— EXERCISE OBJECTIVE —
The records that follow should be copied out exactly, pictures excluded.

-- DATA RECORDS follows --

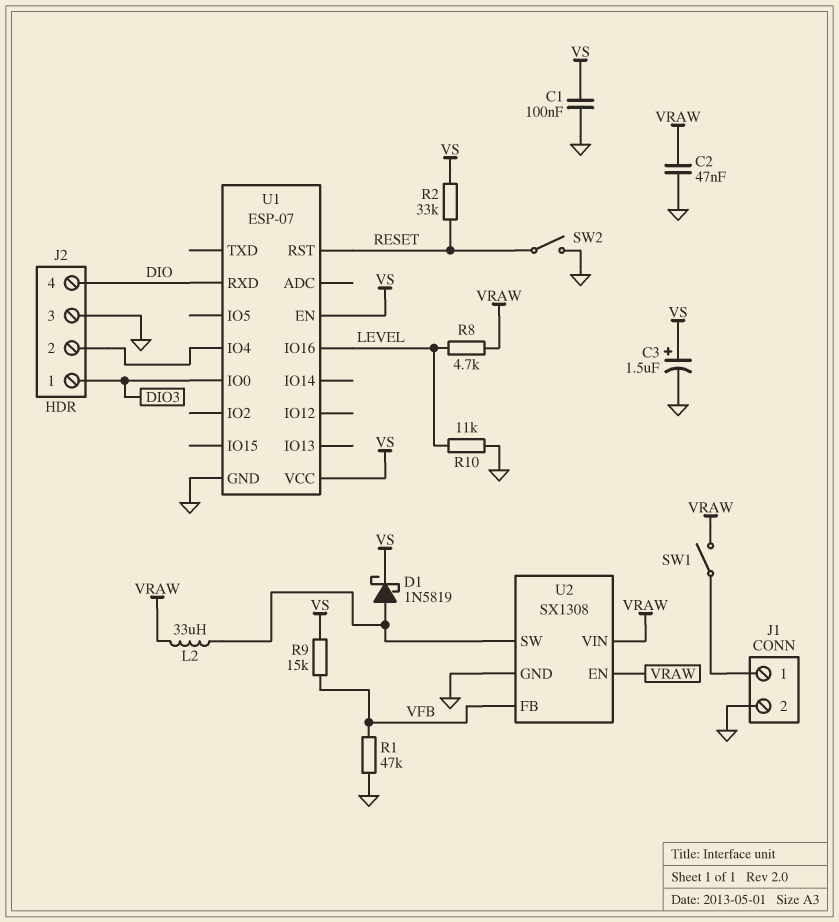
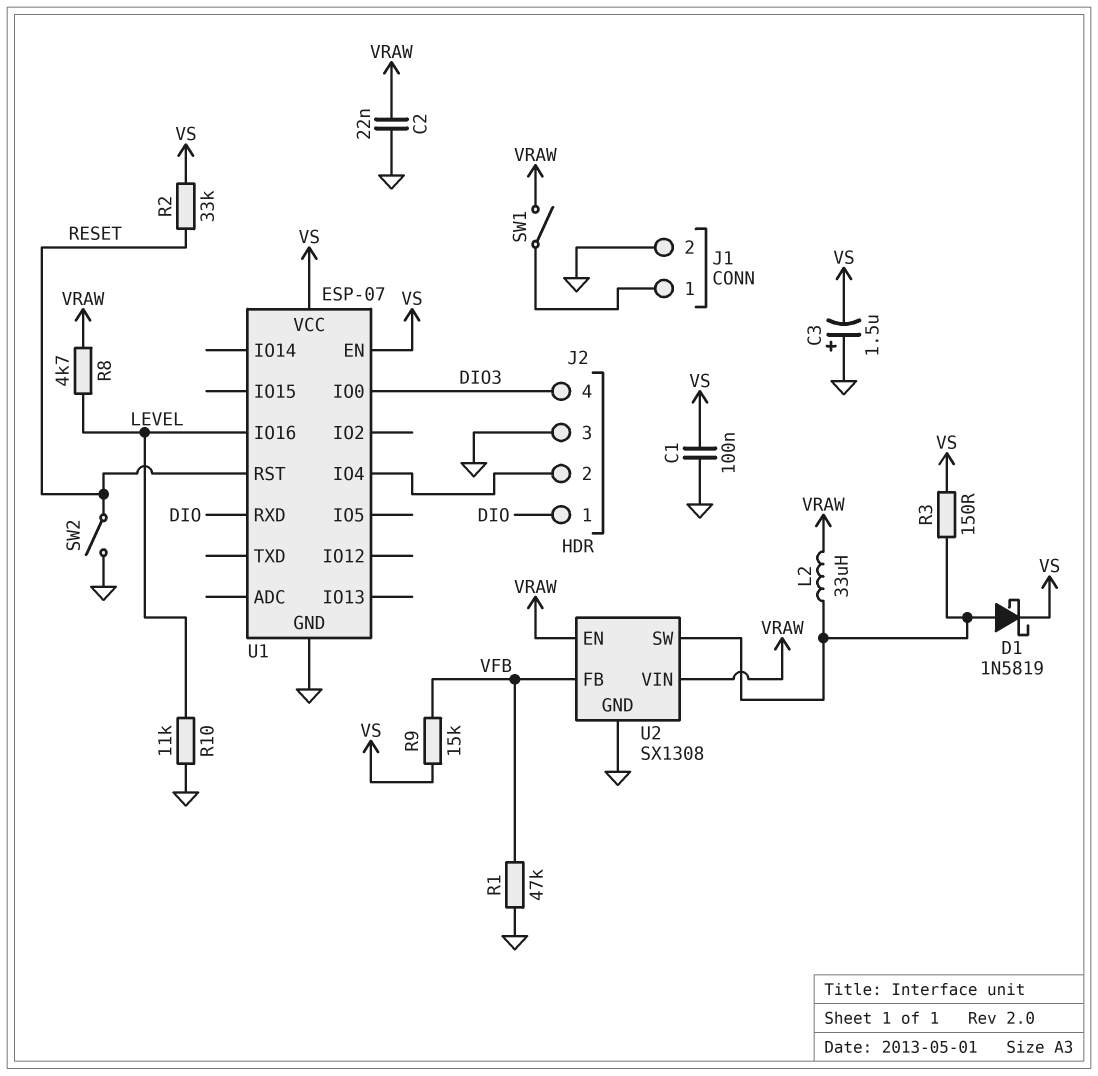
C2: 47nF (GND, VRAW) -> 22nF (GND, VRAW)
C3: 1.5uF (plus VS, minus GND) -> 1.5uF (plus GND, minus VS)
J2 pin 1: DIO3 -> DIO
J2 pin 4: DIO -> DIO3
R3: none -> 150 (U2/SW, VS)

-- DATA RECORDS concluded --

— RESPONSE —
C2: 47nF (GND, VRAW) -> 22nF (GND, VRAW)
C3: 1.5uF (plus VS, minus GND) -> 1.5uF (plus GND, minus VS)
J2 pin 1: DIO3 -> DIO
J2 pin 4: DIO -> DIO3
R3: none -> 150 (U2/SW, VS)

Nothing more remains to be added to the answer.